▶ **REQUIREMENT**
The following entries should be restated word for word, pictures excluded.

Records from a data source
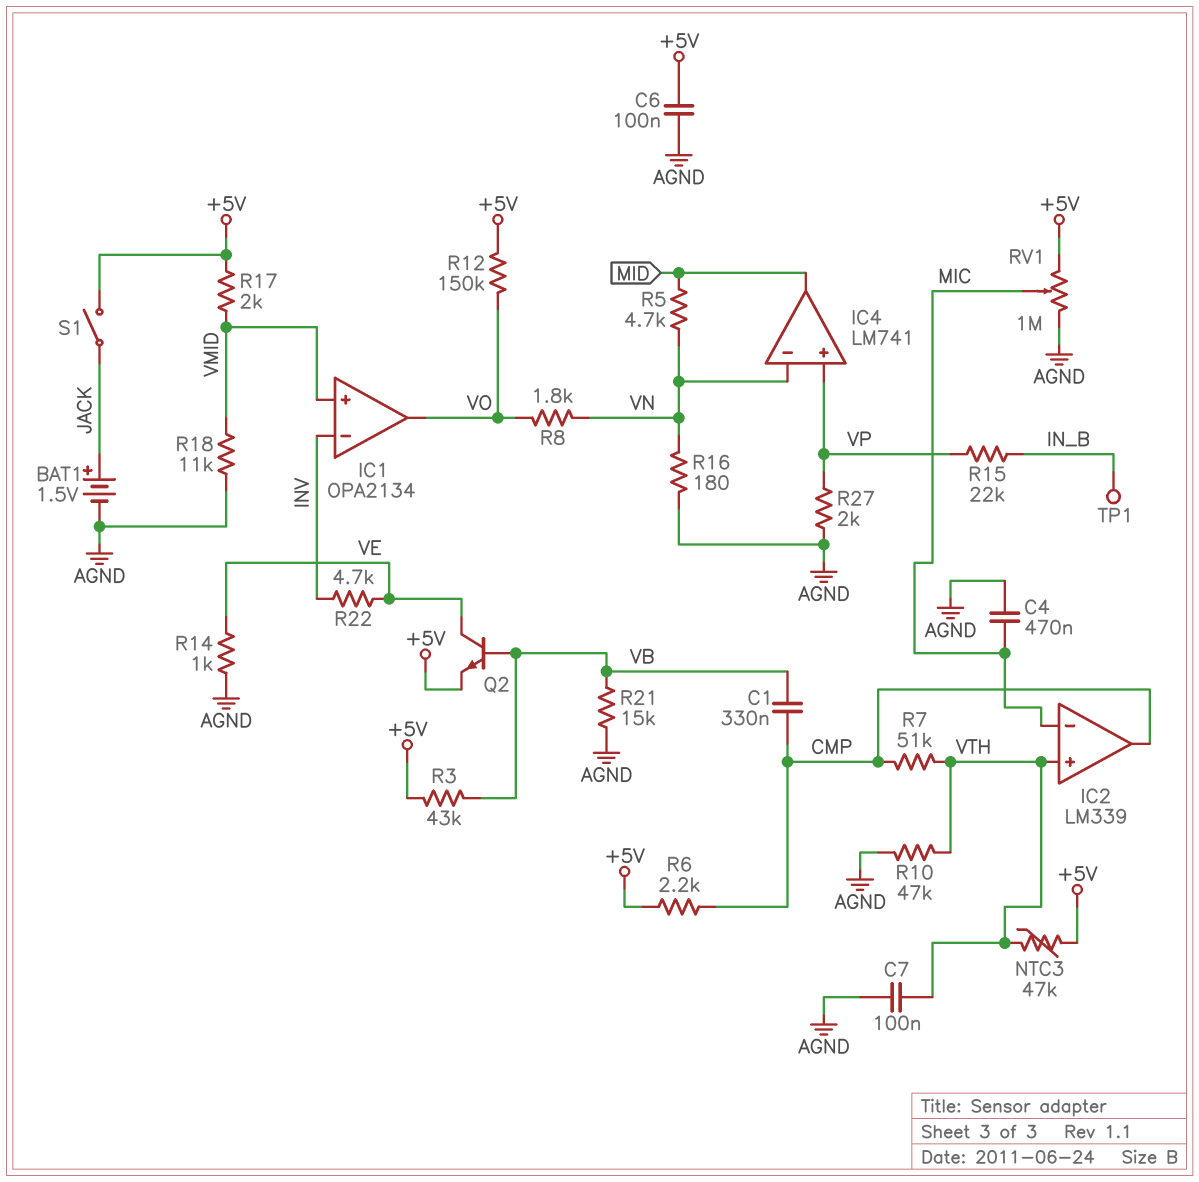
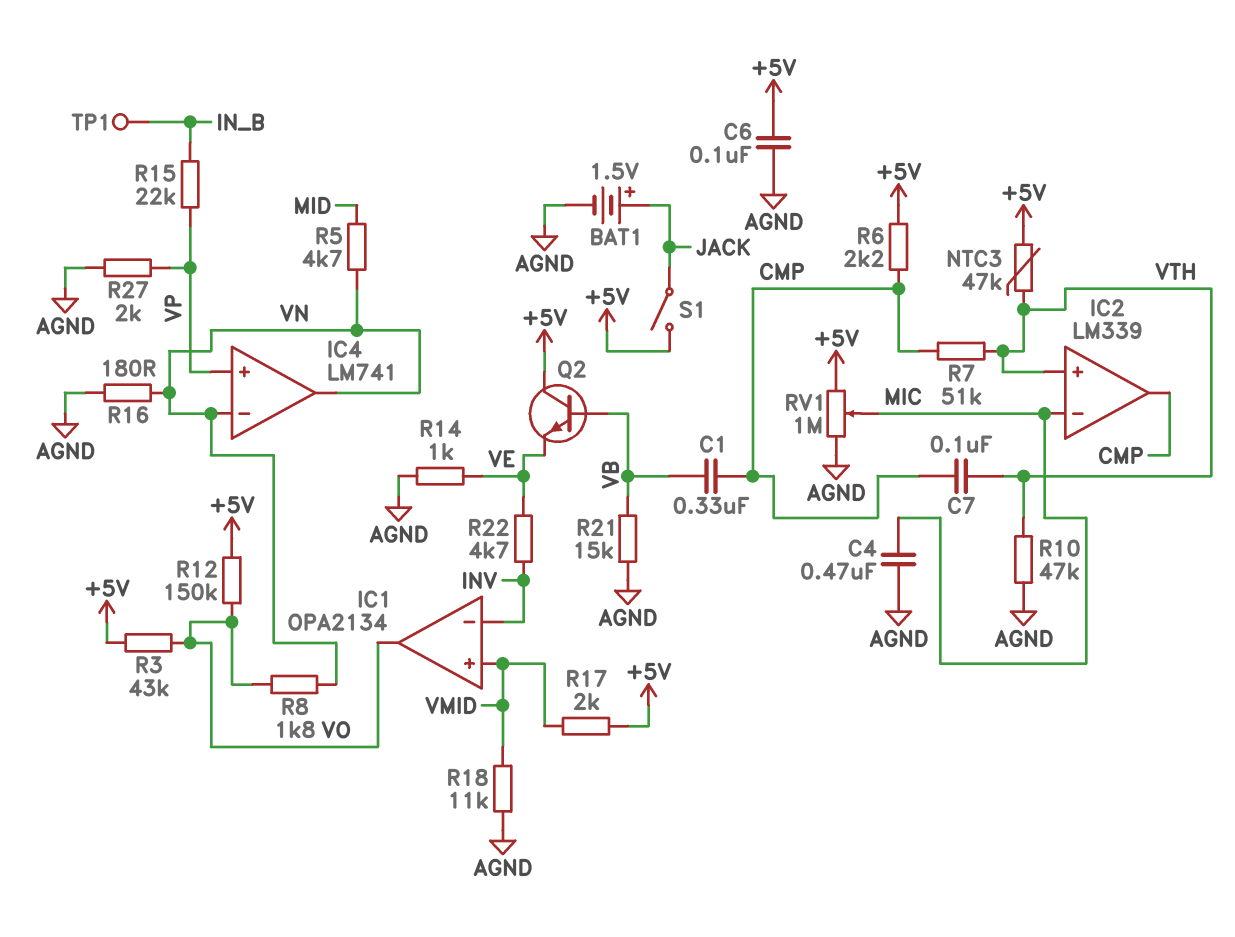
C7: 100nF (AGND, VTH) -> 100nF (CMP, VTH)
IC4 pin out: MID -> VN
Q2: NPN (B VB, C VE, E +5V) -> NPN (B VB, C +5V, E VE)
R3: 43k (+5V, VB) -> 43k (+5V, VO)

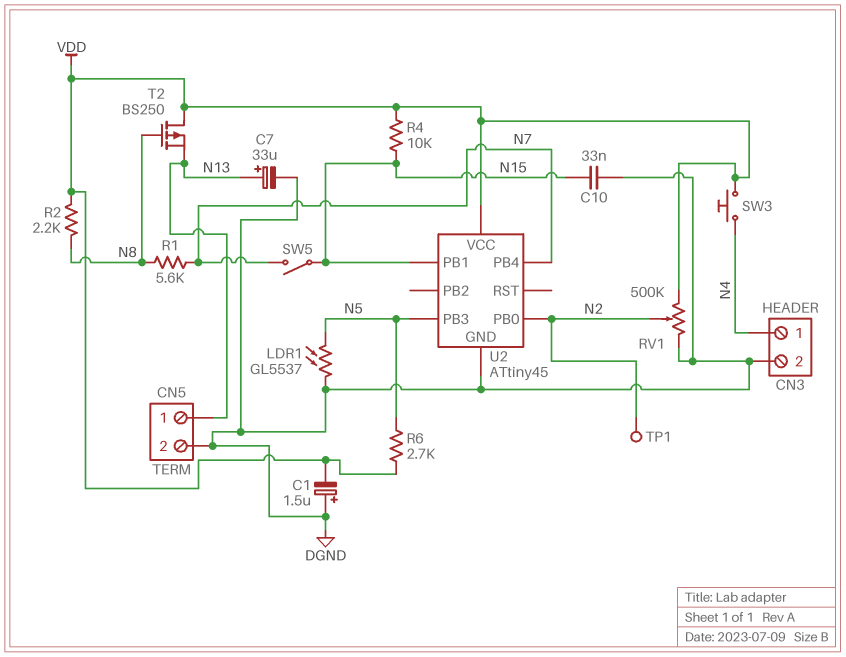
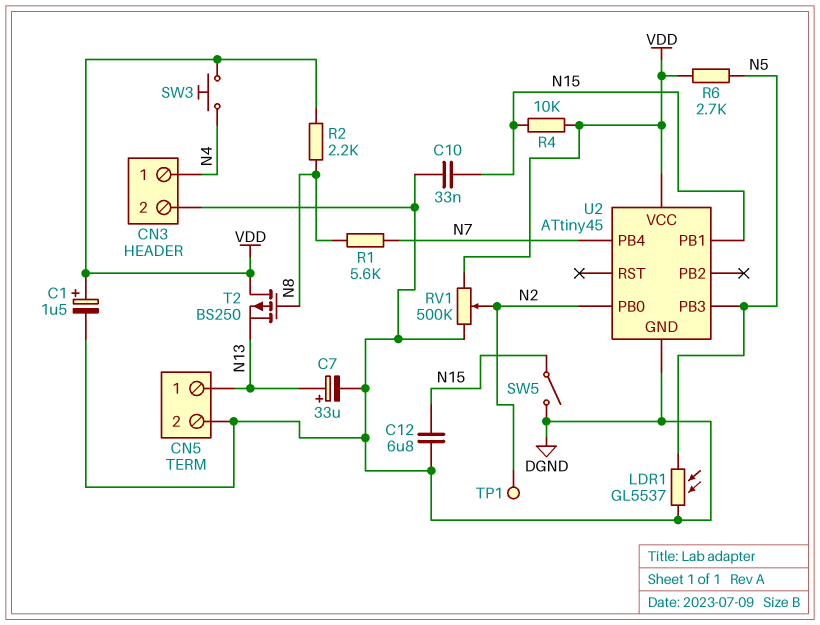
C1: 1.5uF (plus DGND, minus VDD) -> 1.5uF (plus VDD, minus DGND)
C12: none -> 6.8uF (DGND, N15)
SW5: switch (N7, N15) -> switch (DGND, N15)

▶ **ANSWER AREA**
C7: 100nF (AGND, VTH) -> 100nF (CMP, VTH)
IC4 pin out: MID -> VN
Q2: NPN (B VB, C VE, E +5V) -> NPN (B VB, C +5V, E VE)
R3: 43k (+5V, VB) -> 43k (+5V, VO)

C1: 1.5uF (plus DGND, minus VDD) -> 1.5uF (plus VDD, minus DGND)
C12: none -> 6.8uF (DGND, N15)
SW5: switch (N7, N15) -> switch (DGND, N15)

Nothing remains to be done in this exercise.